* [Your task]: Search the entries for the line containing "C3: 10nF (N12, N22) -> none". Repeat it, then every line after it, exactly through the final line.

[Opening Record extracts section]

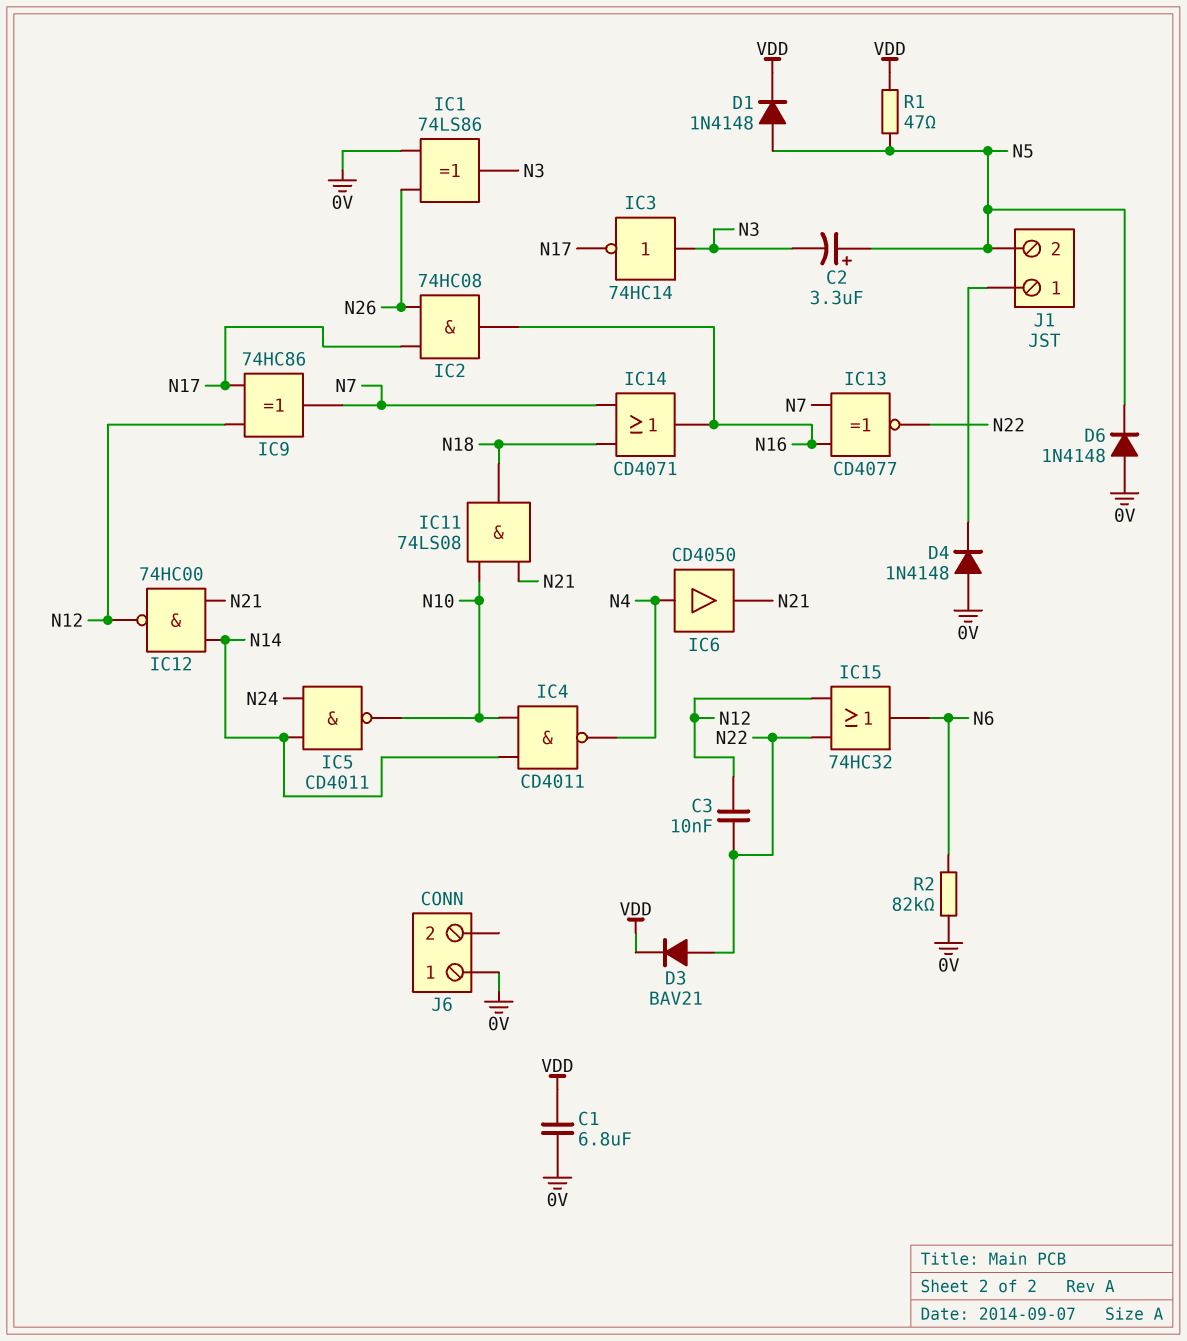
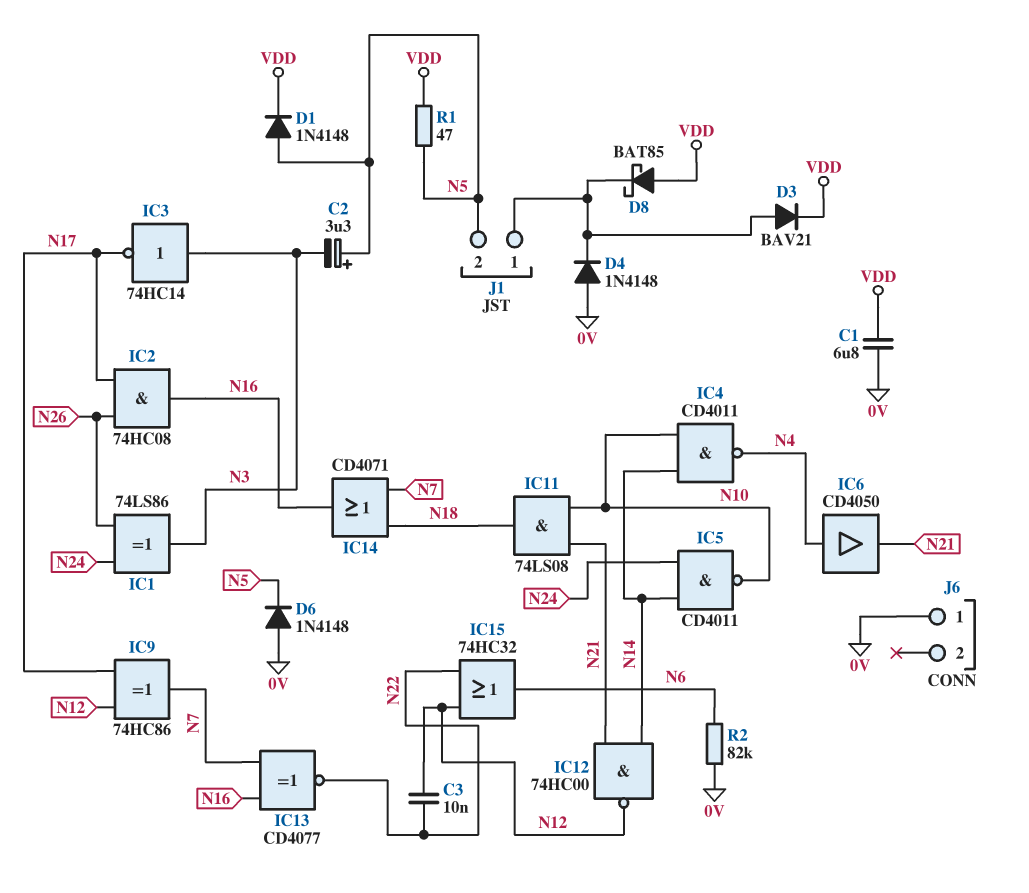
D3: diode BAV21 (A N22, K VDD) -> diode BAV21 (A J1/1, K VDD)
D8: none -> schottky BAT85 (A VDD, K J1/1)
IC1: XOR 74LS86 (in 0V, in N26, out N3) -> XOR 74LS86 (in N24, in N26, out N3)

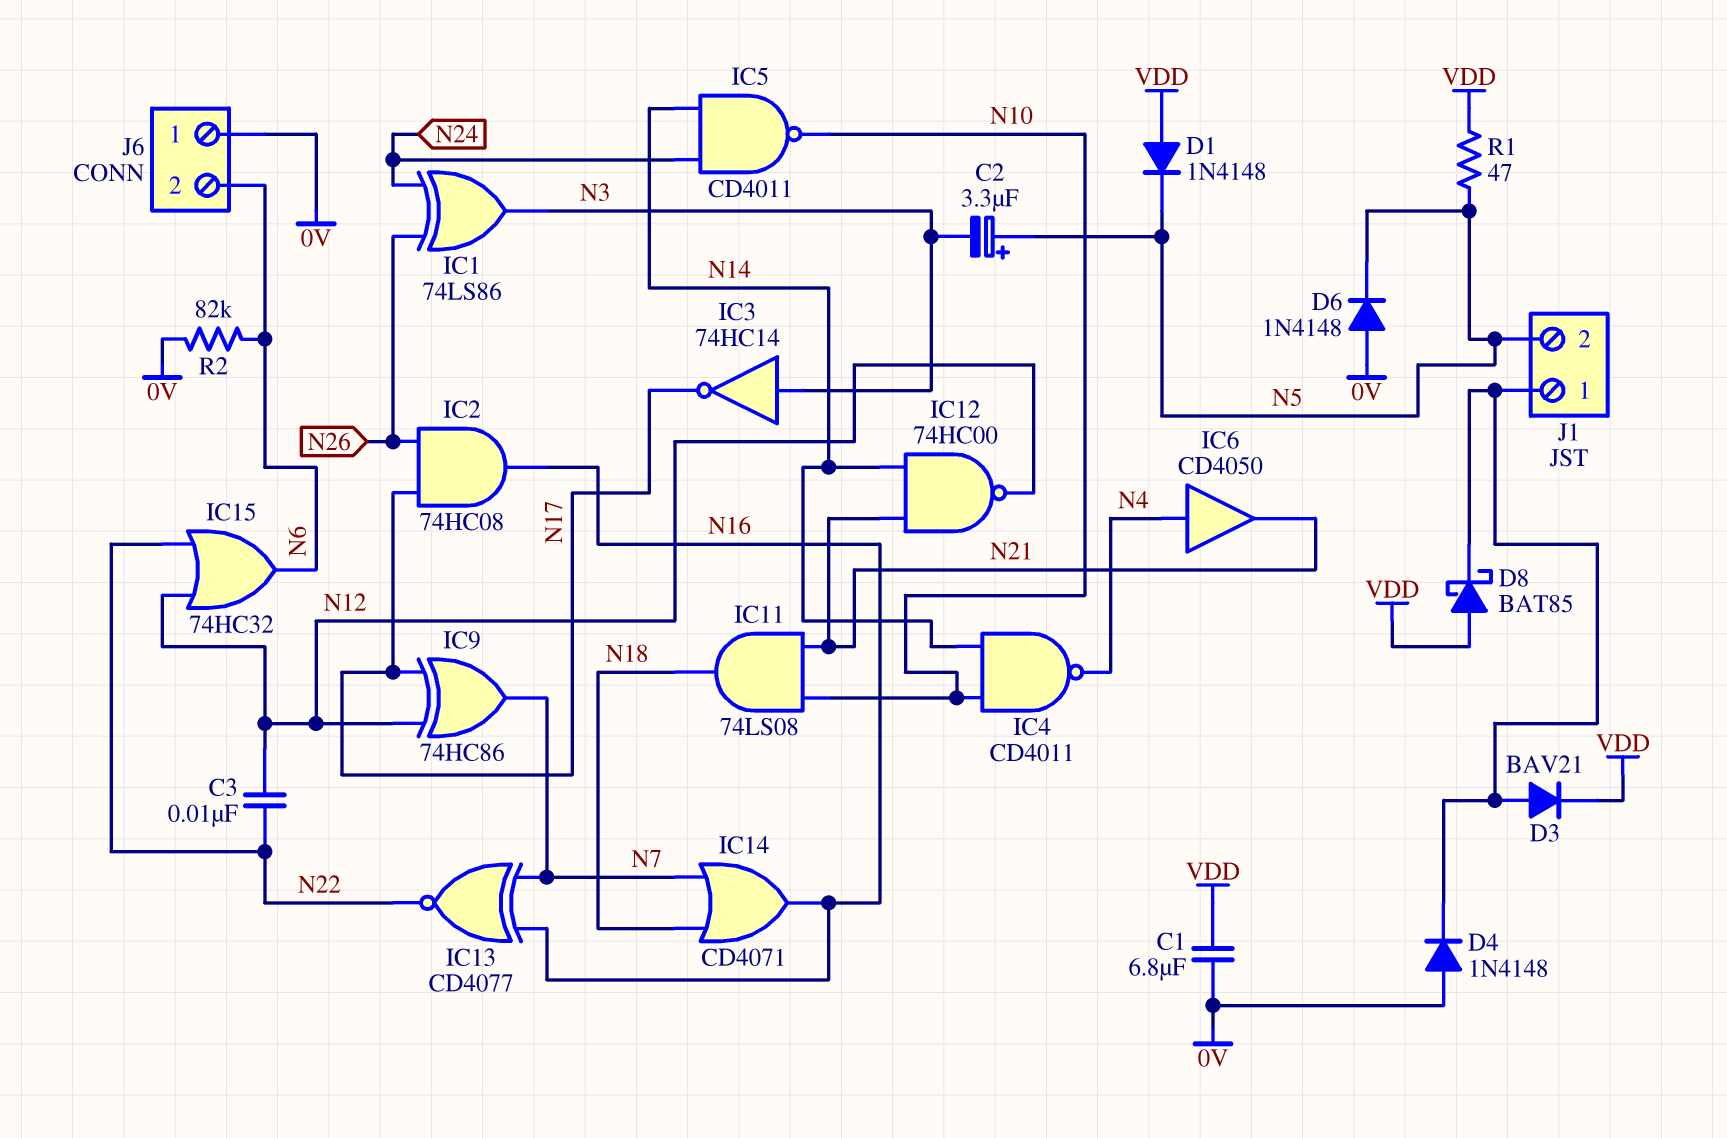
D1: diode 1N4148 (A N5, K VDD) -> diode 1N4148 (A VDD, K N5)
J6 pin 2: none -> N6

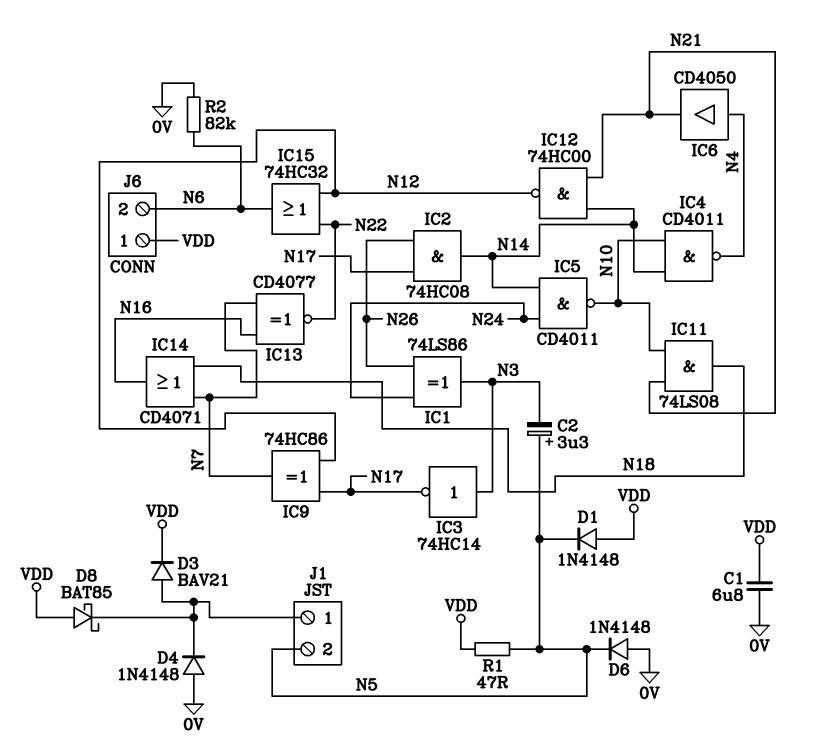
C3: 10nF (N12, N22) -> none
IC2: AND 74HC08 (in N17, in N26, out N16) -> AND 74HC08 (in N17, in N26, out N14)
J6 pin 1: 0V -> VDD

[Closing Record extracts section]

* [Expected answer]:
C3: 10nF (N12, N22) -> none
IC2: AND 74HC08 (in N17, in N26, out N16) -> AND 74HC08 (in N17, in N26, out N14)
J6 pin 1: 0V -> VDD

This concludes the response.